- Exercise requirements
Lift out, unaltered, the lines of the material below between the line holding "(252, 150) = (463, 180): pink" and the line holding "(551, 128) = (838, 335): blue spool -> none", counting both.

- Provided records
Segment Open

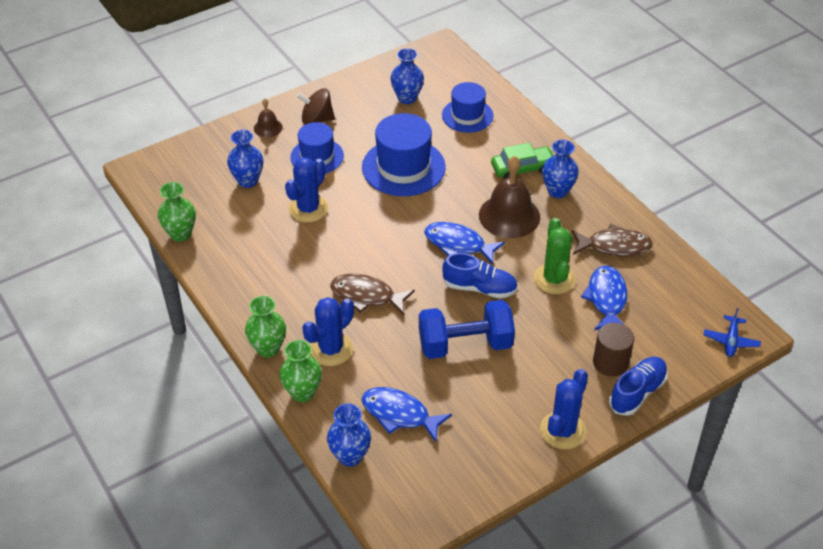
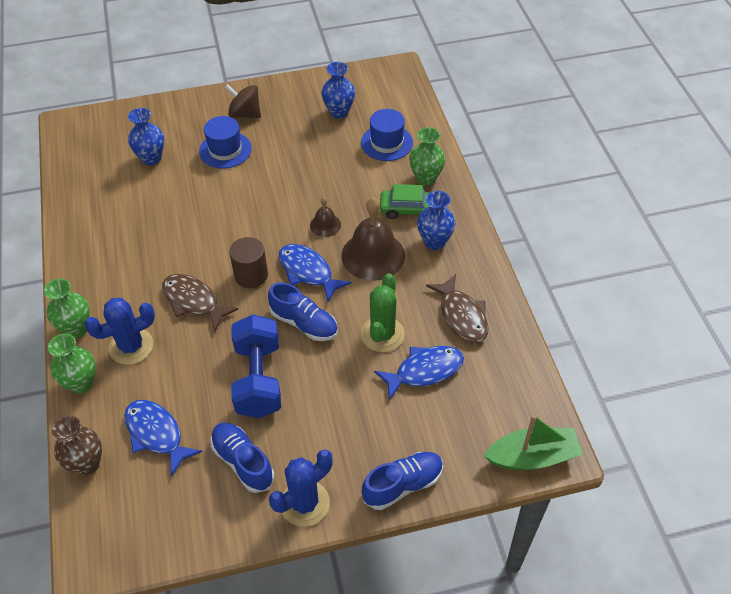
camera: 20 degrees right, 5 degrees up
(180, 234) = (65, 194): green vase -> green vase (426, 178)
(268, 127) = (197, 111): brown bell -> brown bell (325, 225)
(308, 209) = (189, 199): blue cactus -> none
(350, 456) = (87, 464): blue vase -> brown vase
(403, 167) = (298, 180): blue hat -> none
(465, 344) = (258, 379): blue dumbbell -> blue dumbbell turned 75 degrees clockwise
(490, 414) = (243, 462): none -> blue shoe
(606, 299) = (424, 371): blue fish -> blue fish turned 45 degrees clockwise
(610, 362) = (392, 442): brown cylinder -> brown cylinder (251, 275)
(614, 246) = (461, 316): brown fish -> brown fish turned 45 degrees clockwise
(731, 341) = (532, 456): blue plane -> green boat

Segment Closed
Segment Open

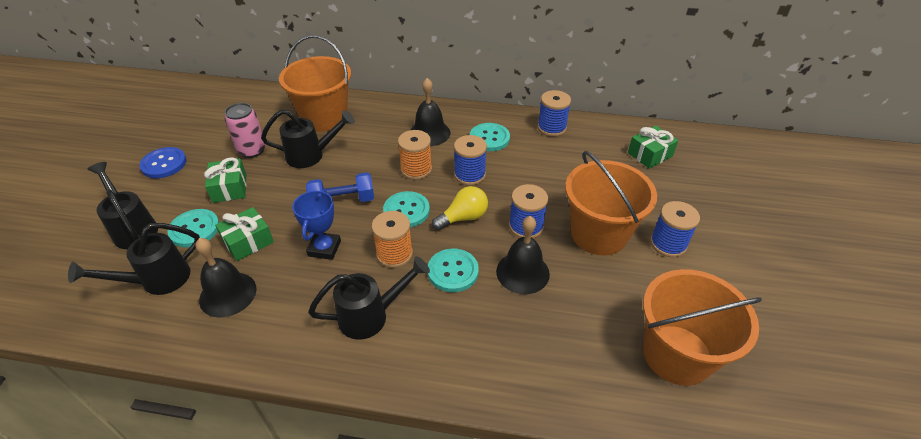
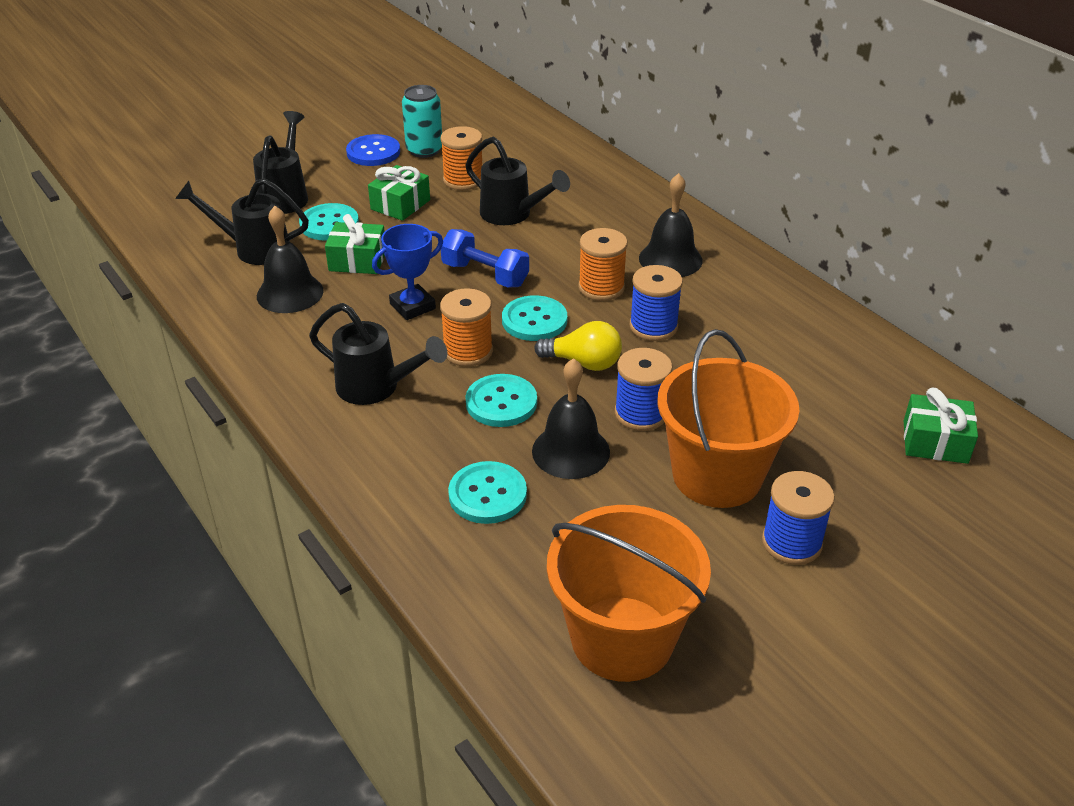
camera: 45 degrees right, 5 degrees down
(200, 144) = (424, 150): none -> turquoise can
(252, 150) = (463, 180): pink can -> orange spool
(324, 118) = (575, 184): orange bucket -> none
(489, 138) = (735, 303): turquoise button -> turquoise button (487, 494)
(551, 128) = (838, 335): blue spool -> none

Segment Closed
Segment Open

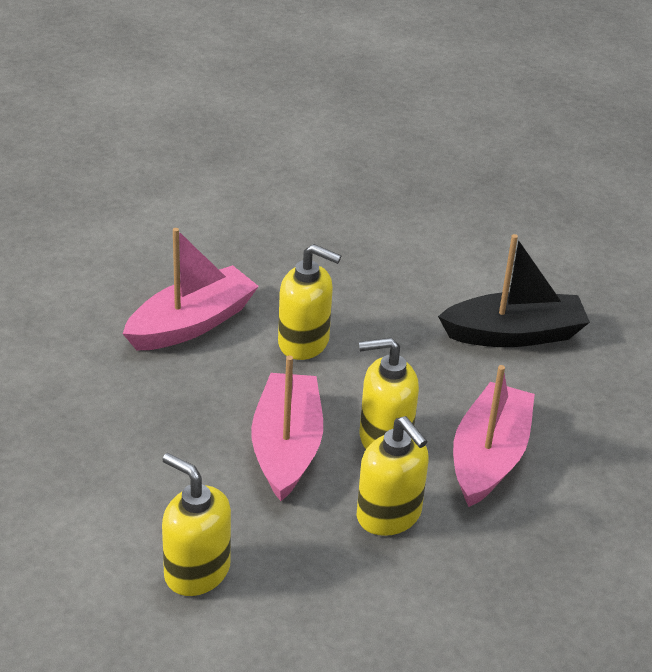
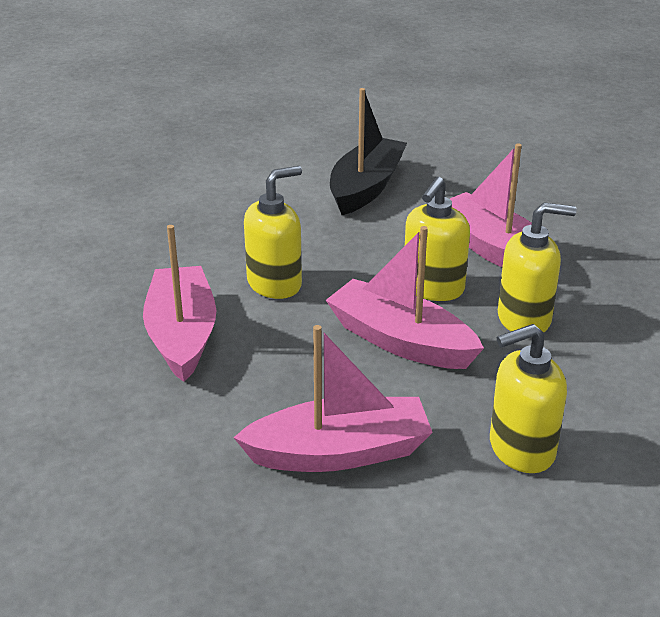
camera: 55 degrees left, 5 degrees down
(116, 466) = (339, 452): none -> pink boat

Segment Closed

- Answer below
(252, 150) = (463, 180): pink can -> orange spool
(324, 118) = (575, 184): orange bucket -> none
(489, 138) = (735, 303): turquoise button -> turquoise button (487, 494)
(551, 128) = (838, 335): blue spool -> none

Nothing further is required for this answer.